Start of MATERIAL FOR THE TASK

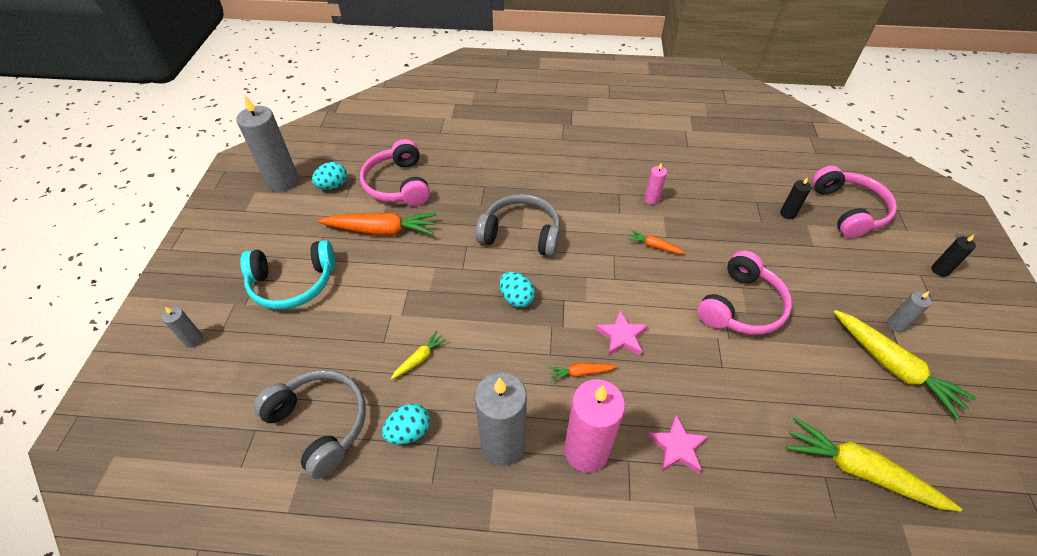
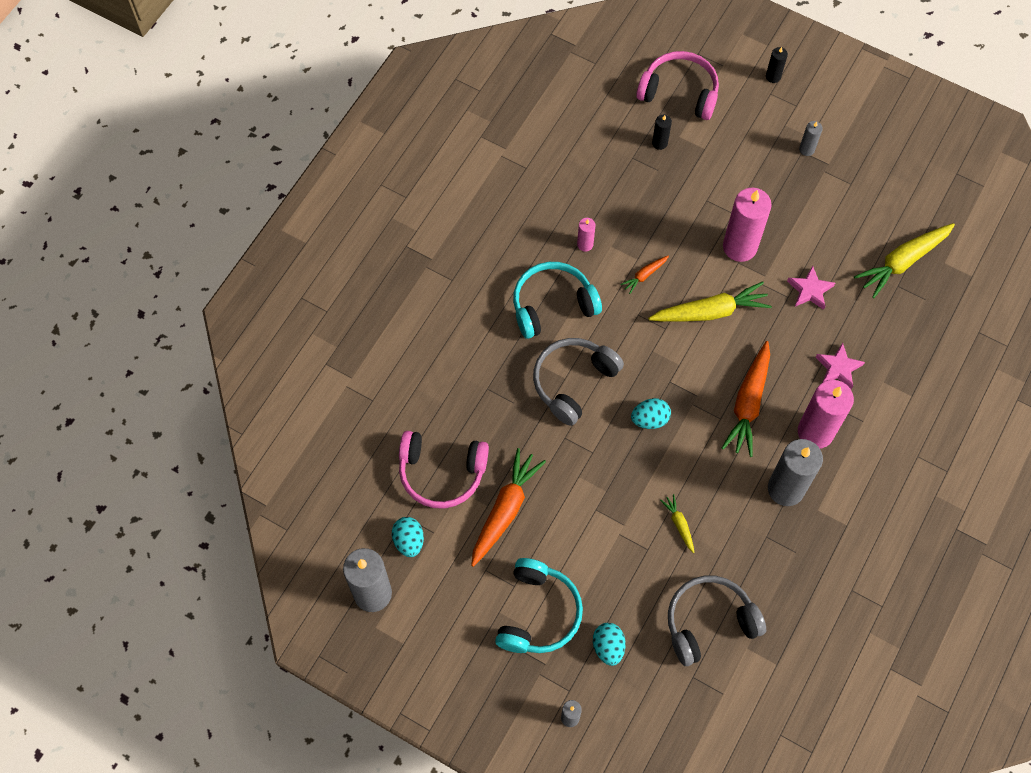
camera: 65 degrees left, 15 degrees up
(409, 431) = (746, 555): turquoise egg -> turquoise egg (608, 647)
(580, 373) = (748, 403): orange carrot -> orange carrot, size x2.07
(582, 198) = (552, 304): none -> turquoise headphones
(621, 336) = (728, 355): pink star -> pink star (810, 290)
(741, 306) = (739, 247): pink headphones -> pink candle
(893, 367) = (839, 180): yellow carrot -> yellow carrot (710, 312)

End of MATERIAL FOR THE TASK

▶ _WORK INSTRUCTIONS_
Omit every image. Quote each record exactly.

▶ _RESULT OF THE TASK_
camera: 65 degrees left, 15 degrees up
(409, 431) = (746, 555): turquoise egg -> turquoise egg (608, 647)
(580, 373) = (748, 403): orange carrot -> orange carrot, size x2.07
(582, 198) = (552, 304): none -> turquoise headphones
(621, 336) = (728, 355): pink star -> pink star (810, 290)
(741, 306) = (739, 247): pink headphones -> pink candle
(893, 367) = (839, 180): yellow carrot -> yellow carrot (710, 312)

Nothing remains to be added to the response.